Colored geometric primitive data
________________________________________

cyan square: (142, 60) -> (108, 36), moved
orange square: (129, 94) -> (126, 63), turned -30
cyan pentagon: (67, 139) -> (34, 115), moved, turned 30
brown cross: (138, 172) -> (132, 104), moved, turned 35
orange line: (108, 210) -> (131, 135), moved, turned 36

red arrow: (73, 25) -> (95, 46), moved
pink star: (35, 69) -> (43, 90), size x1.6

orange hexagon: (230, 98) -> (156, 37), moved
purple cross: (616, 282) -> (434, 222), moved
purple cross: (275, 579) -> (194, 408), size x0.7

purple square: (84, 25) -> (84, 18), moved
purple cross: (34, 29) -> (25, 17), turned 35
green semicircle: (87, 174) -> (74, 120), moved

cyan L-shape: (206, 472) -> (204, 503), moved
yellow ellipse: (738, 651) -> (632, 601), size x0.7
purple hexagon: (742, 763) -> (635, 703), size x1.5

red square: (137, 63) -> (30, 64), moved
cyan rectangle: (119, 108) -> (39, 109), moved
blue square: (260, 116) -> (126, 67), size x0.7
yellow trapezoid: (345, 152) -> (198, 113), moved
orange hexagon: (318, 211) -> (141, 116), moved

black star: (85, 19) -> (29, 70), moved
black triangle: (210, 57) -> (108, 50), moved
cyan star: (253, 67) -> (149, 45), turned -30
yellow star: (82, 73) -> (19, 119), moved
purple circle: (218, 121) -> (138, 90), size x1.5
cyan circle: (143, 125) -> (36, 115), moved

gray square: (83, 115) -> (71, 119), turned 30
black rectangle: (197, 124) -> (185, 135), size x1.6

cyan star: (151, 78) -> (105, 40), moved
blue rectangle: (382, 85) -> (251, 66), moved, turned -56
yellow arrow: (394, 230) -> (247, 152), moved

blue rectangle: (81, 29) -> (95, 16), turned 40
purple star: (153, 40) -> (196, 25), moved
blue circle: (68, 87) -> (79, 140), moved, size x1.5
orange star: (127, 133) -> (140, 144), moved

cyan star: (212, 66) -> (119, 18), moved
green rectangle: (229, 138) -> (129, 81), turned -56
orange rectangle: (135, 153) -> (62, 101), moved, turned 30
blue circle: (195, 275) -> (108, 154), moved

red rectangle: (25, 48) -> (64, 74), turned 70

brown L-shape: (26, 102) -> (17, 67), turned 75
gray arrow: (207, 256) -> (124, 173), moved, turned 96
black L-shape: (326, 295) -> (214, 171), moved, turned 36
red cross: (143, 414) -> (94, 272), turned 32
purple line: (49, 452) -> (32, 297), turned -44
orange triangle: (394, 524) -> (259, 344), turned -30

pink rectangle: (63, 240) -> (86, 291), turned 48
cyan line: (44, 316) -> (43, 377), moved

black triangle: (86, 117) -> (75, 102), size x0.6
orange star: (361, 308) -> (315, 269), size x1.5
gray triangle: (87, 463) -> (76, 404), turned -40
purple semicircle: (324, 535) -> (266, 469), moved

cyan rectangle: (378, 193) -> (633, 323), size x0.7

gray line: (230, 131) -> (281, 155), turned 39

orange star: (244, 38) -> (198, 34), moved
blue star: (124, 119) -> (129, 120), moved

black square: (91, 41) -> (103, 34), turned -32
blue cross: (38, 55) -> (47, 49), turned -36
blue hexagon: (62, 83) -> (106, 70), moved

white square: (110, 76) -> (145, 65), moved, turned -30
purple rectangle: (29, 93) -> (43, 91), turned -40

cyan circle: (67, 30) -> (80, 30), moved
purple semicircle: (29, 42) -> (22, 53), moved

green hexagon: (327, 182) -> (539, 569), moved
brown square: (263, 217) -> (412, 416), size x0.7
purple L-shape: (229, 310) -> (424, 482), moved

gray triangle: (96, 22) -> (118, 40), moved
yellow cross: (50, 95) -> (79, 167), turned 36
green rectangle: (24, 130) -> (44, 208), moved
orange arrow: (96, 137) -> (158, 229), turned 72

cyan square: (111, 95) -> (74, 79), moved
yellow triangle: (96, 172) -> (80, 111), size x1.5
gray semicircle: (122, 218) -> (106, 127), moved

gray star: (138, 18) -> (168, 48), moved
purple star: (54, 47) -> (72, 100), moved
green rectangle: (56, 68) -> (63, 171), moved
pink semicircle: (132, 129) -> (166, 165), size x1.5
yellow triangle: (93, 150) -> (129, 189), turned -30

________________________________________

Problem requirements:
Copy each line above holding "blue".

Your response:
blue square: (260, 116) -> (126, 67), size x0.7
blue rectangle: (382, 85) -> (251, 66), moved, turned -56
blue rectangle: (81, 29) -> (95, 16), turned 40
blue circle: (68, 87) -> (79, 140), moved, size x1.5
blue circle: (195, 275) -> (108, 154), moved
blue star: (124, 119) -> (129, 120), moved
blue cross: (38, 55) -> (47, 49), turned -36
blue hexagon: (62, 83) -> (106, 70), moved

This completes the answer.